[Start of section]

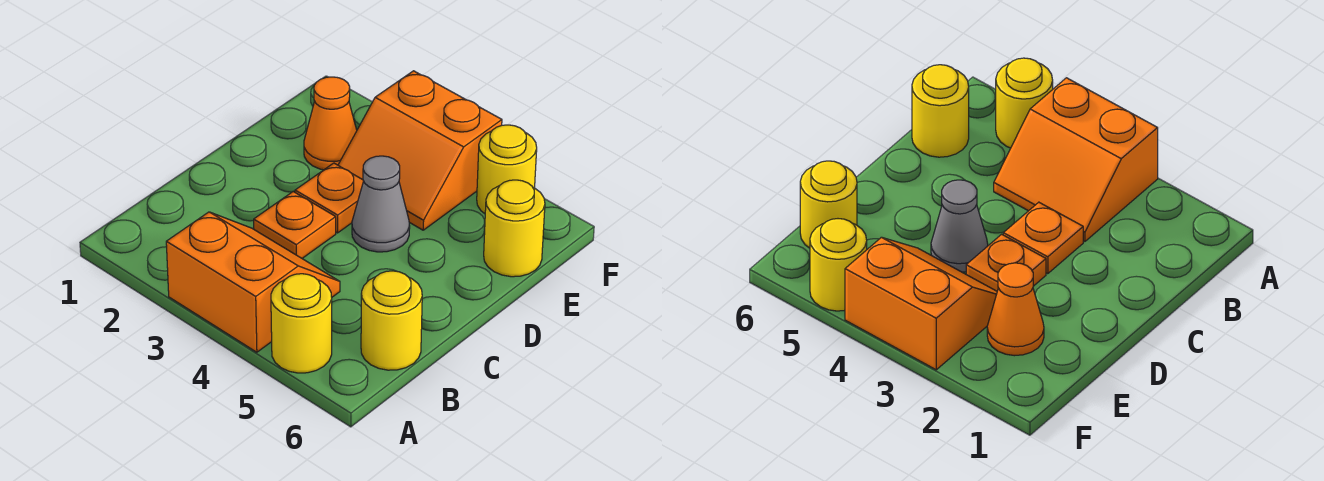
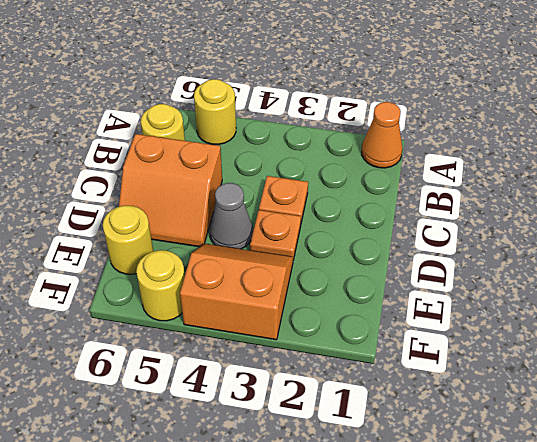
orange slope A3:B4 level 1 top A -> orange slope C5:D6 level 1 top C
orange cone E2 level 1 -> orange cone A1 level 1

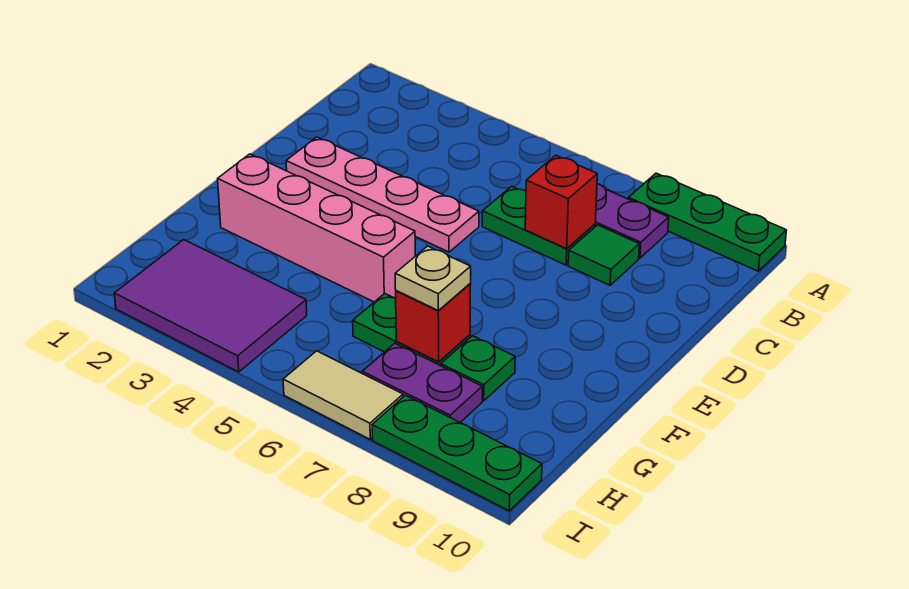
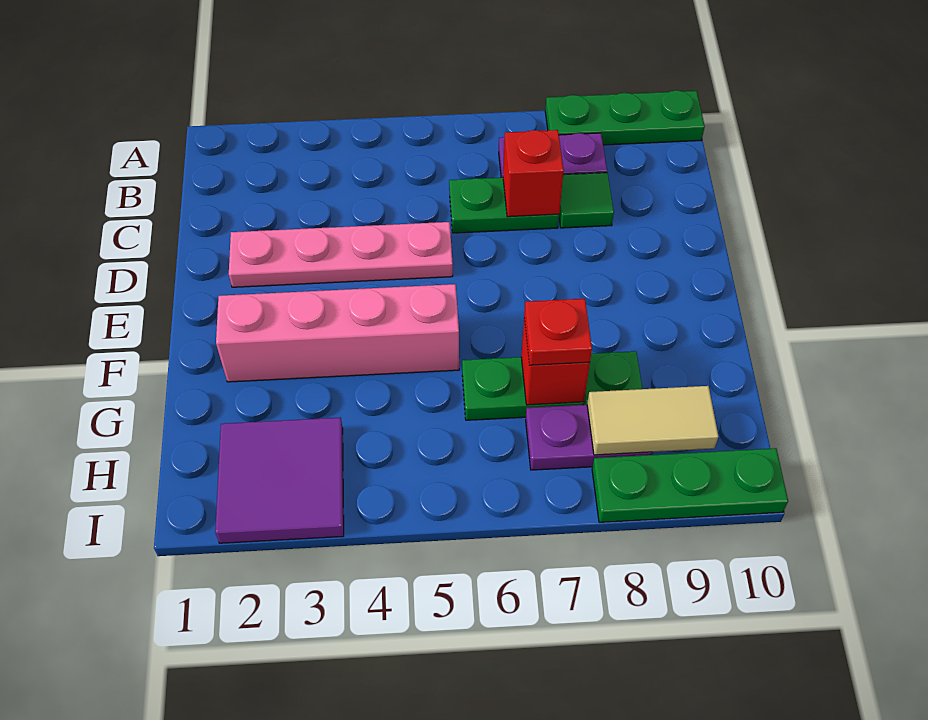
tan plate G7 level 3 -> red plate G7 level 3
purple tile H2:I4 level 1 -> purple tile H2:I3 level 1
tan tile I6:I7 level 1 -> tan tile H8:H9 level 2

[End of section]

Only the lines from the one containing "tan plate G7 level 3 -> red plate G7 level 3" through the end of the listing belong in the response, each reproduced exactly.

- EXPECTED ANSWER:
tan plate G7 level 3 -> red plate G7 level 3
purple tile H2:I4 level 1 -> purple tile H2:I3 level 1
tan tile I6:I7 level 1 -> tan tile H8:H9 level 2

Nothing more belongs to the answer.